Activity
For the entries below, print exactly the lines between the line holding "U14: OR 74LS32" and the line holding "R107: 75 (EN, VS) -> 75 (BASE2, EN)", inclusive, and nothing else.

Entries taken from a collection
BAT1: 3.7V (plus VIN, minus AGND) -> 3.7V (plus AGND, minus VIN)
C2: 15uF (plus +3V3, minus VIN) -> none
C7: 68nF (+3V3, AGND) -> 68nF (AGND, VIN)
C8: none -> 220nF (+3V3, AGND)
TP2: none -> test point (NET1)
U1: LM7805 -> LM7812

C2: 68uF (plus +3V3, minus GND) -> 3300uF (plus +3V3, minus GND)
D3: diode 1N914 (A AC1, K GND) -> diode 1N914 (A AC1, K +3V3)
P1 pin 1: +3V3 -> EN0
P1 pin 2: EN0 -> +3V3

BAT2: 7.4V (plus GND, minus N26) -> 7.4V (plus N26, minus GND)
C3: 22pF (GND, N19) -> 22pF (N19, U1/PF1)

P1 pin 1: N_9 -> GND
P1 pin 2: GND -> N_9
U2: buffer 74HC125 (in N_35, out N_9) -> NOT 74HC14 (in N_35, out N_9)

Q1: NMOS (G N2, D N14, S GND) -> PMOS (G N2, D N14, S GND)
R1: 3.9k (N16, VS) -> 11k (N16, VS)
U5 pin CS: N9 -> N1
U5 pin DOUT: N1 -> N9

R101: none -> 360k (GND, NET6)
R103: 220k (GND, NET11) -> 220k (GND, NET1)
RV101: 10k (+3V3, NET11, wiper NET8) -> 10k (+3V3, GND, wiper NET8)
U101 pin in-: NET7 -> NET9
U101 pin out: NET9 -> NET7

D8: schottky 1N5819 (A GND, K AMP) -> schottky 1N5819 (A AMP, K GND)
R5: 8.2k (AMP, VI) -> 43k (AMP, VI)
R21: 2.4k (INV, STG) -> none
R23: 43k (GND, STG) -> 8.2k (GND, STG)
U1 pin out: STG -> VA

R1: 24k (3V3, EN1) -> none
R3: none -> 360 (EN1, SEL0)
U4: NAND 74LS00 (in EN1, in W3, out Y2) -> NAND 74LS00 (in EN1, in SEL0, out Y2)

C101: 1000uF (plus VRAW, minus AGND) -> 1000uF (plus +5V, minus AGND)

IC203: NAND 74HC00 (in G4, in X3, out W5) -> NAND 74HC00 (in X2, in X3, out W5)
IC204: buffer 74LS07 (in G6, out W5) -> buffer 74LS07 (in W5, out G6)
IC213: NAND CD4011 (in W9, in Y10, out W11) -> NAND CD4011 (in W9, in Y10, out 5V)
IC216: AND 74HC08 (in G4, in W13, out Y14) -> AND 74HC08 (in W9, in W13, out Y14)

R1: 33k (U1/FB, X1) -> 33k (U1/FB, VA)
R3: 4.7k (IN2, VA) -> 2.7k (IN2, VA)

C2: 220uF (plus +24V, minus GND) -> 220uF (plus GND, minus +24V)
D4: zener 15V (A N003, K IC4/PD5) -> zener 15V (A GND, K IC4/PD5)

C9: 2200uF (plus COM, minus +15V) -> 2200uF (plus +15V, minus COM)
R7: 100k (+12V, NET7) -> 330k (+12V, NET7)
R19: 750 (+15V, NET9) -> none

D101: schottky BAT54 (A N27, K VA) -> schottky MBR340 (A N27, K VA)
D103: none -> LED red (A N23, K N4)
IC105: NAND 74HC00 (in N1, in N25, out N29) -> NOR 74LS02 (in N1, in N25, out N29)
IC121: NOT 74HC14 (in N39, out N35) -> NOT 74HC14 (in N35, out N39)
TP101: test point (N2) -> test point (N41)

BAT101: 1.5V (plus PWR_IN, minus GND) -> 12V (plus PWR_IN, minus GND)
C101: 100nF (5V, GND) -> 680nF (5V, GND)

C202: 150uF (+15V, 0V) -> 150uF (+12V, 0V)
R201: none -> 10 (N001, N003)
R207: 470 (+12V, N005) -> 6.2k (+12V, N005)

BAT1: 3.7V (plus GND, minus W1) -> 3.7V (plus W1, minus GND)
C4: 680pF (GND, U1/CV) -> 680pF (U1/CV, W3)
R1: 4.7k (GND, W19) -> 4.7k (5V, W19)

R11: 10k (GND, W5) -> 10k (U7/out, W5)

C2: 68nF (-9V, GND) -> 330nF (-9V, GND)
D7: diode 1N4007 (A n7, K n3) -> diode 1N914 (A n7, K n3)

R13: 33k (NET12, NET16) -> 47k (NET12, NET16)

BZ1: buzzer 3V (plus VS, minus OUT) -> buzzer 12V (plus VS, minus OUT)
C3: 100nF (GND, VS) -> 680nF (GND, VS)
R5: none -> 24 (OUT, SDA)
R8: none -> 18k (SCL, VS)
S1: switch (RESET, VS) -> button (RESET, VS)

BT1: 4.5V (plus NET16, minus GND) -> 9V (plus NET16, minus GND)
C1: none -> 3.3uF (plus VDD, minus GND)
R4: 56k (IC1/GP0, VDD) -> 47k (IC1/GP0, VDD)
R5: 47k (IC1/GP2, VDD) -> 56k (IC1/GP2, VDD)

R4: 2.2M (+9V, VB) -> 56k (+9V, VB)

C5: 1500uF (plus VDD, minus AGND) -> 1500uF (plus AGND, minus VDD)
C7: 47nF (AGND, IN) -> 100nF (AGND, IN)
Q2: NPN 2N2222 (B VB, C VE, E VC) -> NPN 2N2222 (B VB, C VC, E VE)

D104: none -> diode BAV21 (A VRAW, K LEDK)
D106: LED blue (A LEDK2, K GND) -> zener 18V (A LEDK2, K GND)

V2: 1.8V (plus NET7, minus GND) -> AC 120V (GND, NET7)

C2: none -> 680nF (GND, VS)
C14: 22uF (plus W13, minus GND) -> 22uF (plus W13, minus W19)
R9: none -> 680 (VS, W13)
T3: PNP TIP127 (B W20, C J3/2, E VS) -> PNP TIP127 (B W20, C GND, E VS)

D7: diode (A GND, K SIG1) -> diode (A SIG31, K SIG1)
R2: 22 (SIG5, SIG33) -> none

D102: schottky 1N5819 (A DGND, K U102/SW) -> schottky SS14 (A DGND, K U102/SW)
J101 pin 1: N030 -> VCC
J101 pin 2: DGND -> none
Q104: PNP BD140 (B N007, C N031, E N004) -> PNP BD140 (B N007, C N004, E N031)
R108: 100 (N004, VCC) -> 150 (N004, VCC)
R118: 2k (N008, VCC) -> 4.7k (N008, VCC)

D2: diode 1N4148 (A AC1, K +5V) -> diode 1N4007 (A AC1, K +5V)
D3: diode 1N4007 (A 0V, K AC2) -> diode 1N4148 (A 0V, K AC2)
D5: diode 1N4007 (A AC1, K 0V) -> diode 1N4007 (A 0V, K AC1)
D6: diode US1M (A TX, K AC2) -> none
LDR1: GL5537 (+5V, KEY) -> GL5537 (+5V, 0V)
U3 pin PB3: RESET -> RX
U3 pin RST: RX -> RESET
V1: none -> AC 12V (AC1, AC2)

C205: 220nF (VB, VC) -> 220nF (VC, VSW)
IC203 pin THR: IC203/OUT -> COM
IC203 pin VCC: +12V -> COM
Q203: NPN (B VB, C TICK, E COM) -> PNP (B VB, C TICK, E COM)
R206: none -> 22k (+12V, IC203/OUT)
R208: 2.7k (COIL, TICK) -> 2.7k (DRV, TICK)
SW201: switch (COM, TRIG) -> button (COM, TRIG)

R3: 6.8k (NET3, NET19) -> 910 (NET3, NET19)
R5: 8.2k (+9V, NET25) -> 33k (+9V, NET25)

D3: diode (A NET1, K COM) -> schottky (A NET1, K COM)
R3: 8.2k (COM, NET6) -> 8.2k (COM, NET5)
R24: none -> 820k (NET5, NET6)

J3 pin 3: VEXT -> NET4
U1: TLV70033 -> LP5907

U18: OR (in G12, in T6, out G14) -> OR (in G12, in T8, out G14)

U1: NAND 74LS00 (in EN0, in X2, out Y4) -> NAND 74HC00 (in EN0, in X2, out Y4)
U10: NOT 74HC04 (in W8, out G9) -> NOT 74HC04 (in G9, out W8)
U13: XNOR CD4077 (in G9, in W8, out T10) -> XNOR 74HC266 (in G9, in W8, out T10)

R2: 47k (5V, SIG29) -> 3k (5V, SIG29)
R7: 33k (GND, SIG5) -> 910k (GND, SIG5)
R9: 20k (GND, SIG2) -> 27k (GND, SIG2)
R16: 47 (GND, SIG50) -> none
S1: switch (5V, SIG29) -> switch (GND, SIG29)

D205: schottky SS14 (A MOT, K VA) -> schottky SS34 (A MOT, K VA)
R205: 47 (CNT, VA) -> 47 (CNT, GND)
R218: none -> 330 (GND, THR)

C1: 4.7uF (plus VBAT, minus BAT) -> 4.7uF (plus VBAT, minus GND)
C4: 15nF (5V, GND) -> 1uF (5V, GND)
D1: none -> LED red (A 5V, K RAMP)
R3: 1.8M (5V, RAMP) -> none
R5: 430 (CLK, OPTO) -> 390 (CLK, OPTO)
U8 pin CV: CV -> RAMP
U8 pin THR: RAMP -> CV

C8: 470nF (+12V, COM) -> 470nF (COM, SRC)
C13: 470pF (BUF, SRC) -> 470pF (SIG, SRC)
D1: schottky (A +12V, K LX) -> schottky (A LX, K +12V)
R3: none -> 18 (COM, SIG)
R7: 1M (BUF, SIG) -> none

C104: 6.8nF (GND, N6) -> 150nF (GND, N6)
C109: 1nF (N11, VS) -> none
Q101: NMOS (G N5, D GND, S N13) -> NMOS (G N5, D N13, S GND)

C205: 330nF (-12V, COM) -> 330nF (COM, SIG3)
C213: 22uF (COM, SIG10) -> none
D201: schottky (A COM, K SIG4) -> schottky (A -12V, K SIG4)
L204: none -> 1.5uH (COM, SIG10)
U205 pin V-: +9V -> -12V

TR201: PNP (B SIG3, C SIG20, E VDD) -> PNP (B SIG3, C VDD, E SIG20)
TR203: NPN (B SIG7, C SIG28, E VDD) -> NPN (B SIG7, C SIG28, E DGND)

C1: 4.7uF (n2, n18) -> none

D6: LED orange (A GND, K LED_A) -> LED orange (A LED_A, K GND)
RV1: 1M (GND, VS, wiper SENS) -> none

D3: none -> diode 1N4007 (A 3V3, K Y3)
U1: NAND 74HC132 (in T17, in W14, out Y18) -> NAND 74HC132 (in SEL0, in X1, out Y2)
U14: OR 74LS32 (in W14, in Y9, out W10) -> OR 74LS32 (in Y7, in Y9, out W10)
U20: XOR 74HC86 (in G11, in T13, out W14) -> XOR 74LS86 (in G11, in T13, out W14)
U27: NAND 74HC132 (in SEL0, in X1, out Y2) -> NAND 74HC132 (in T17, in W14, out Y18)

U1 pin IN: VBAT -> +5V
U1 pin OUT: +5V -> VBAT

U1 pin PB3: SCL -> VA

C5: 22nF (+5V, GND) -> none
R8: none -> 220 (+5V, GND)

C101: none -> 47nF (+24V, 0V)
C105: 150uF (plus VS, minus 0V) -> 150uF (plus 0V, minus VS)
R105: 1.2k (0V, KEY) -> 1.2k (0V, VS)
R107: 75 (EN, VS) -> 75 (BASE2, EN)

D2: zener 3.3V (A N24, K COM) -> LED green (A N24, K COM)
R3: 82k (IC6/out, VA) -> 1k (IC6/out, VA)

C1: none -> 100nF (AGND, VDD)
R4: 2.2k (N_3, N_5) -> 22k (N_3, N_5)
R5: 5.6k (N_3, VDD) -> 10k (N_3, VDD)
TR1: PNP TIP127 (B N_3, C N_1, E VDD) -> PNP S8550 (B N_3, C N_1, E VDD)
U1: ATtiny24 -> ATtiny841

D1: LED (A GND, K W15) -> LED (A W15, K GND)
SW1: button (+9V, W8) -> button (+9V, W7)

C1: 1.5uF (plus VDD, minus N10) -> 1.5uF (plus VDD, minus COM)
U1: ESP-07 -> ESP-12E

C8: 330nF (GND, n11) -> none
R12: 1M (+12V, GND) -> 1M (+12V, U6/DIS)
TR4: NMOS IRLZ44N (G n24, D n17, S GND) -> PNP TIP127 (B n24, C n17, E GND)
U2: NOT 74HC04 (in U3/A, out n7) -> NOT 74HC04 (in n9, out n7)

Response to this exercise
U14: OR 74LS32 (in W14, in Y9, out W10) -> OR 74LS32 (in Y7, in Y9, out W10)
U20: XOR 74HC86 (in G11, in T13, out W14) -> XOR 74LS86 (in G11, in T13, out W14)
U27: NAND 74HC132 (in SEL0, in X1, out Y2) -> NAND 74HC132 (in T17, in W14, out Y18)

U1 pin IN: VBAT -> +5V
U1 pin OUT: +5V -> VBAT

U1 pin PB3: SCL -> VA

C5: 22nF (+5V, GND) -> none
R8: none -> 220 (+5V, GND)

C101: none -> 47nF (+24V, 0V)
C105: 150uF (plus VS, minus 0V) -> 150uF (plus 0V, minus VS)
R105: 1.2k (0V, KEY) -> 1.2k (0V, VS)
R107: 75 (EN, VS) -> 75 (BASE2, EN)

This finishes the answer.